Goal: Rewrite the entries from the first one through the line containing "green cross: moved 6 px down", both ends included. Change "red ellipse" to "blue ellipse" and keep everything else the same. Leave the pictures out.

* * * *

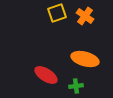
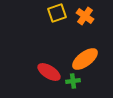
orange ellipse: rotated 52 degrees counterclockwise
red ellipse: moved 3 px right, 3 px up
green cross: moved 3 px left, 5 px up
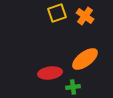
red ellipse: moved 1 px right, 1 px down; rotated 40 degrees counterclockwise
green cross: moved 6 px down
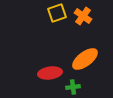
orange cross: moved 2 px left
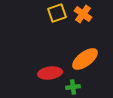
orange cross: moved 2 px up
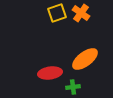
orange cross: moved 2 px left, 1 px up
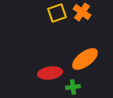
orange cross: moved 1 px right, 1 px up
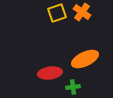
orange ellipse: rotated 12 degrees clockwise
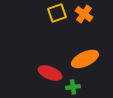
orange cross: moved 2 px right, 2 px down
red ellipse: rotated 30 degrees clockwise
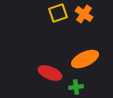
yellow square: moved 1 px right
green cross: moved 3 px right
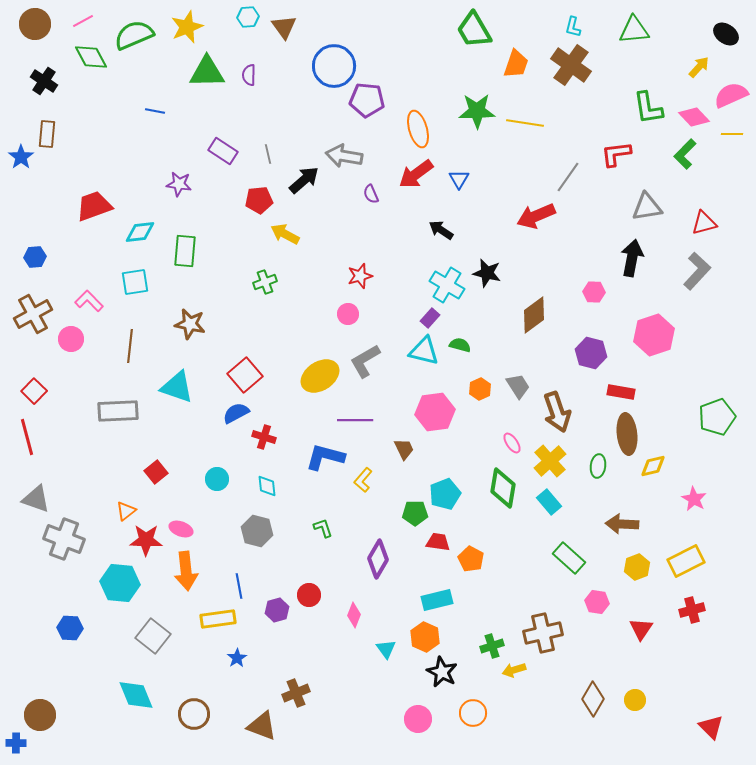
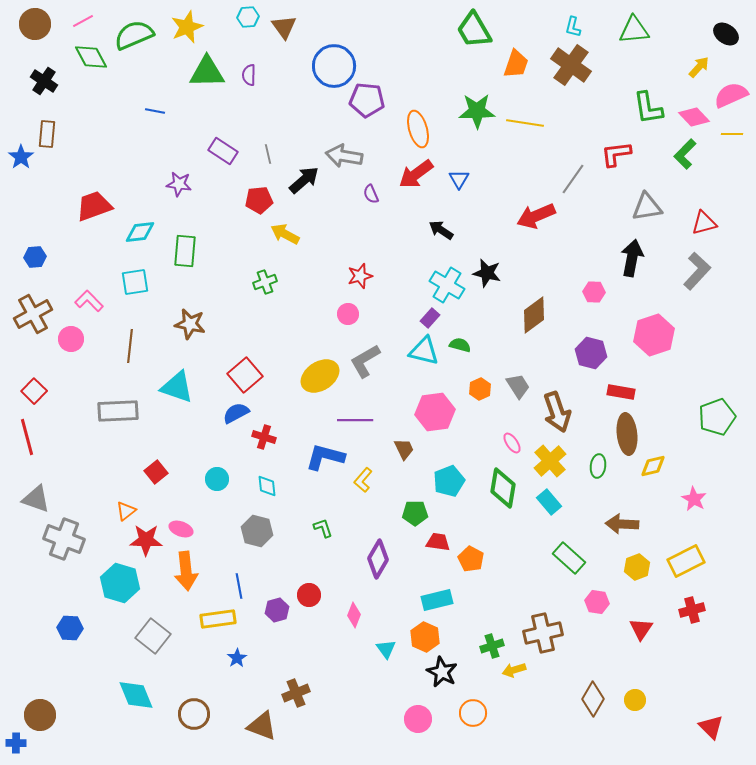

* * * *

Response for this exercise:
orange ellipse: rotated 52 degrees counterclockwise
blue ellipse: moved 3 px right, 3 px up
green cross: moved 3 px left, 5 px up
blue ellipse: moved 1 px right, 1 px down; rotated 40 degrees counterclockwise
green cross: moved 6 px down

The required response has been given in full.